**What is needed**
Please reproduce every line of the listing below word for word, leaving out the pictures.

[Start of Data records]

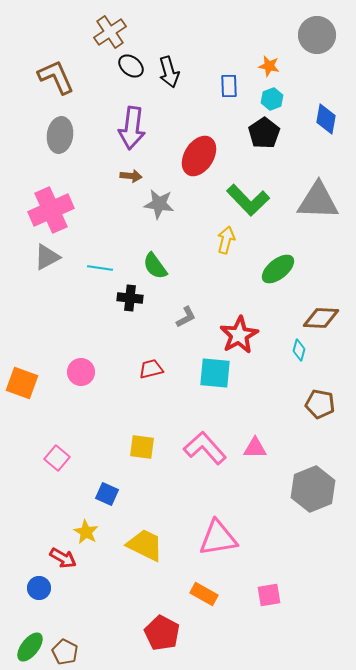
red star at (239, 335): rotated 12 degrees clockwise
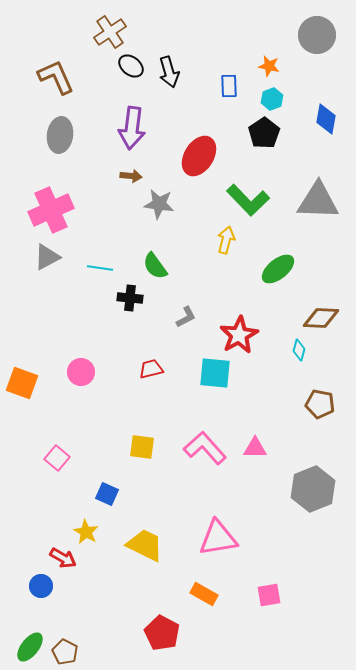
blue circle at (39, 588): moved 2 px right, 2 px up
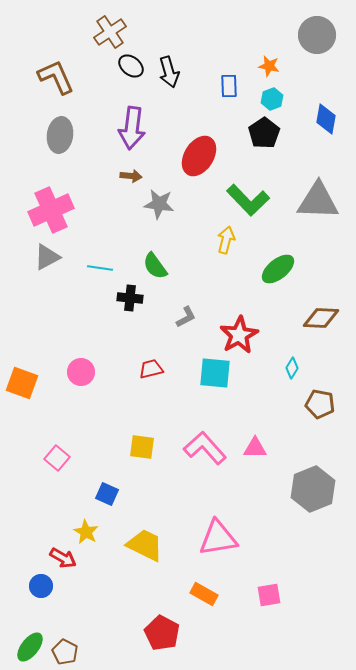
cyan diamond at (299, 350): moved 7 px left, 18 px down; rotated 15 degrees clockwise
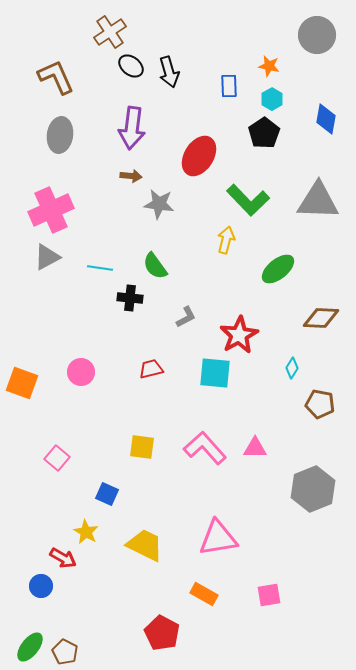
cyan hexagon at (272, 99): rotated 10 degrees counterclockwise
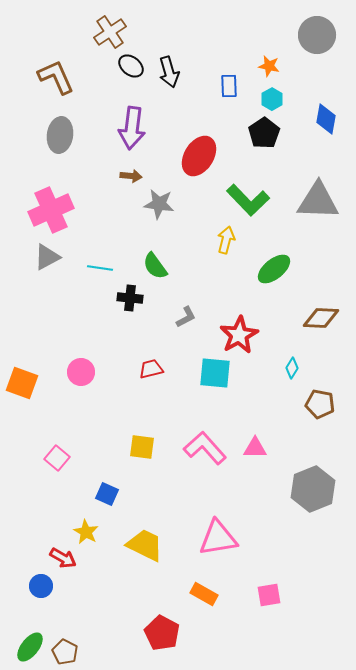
green ellipse at (278, 269): moved 4 px left
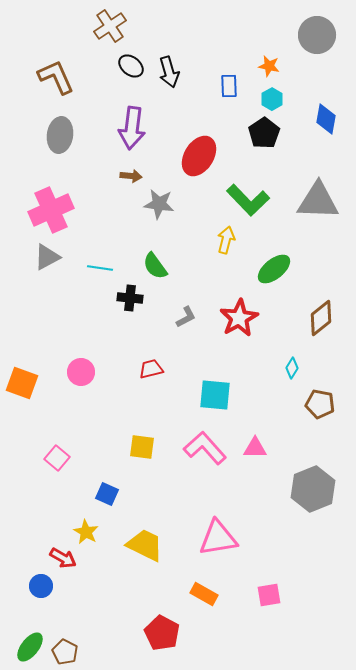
brown cross at (110, 32): moved 6 px up
brown diamond at (321, 318): rotated 42 degrees counterclockwise
red star at (239, 335): moved 17 px up
cyan square at (215, 373): moved 22 px down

[End of Data records]

**Written solution**
red star at (239, 335): rotated 12 degrees clockwise
blue circle at (39, 588): moved 2 px right, 2 px up
cyan diamond at (299, 350): moved 7 px left, 18 px down; rotated 15 degrees clockwise
cyan hexagon at (272, 99): rotated 10 degrees counterclockwise
green ellipse at (278, 269): moved 4 px left
brown cross at (110, 32): moved 6 px up
brown diamond at (321, 318): rotated 42 degrees counterclockwise
red star at (239, 335): moved 17 px up
cyan square at (215, 373): moved 22 px down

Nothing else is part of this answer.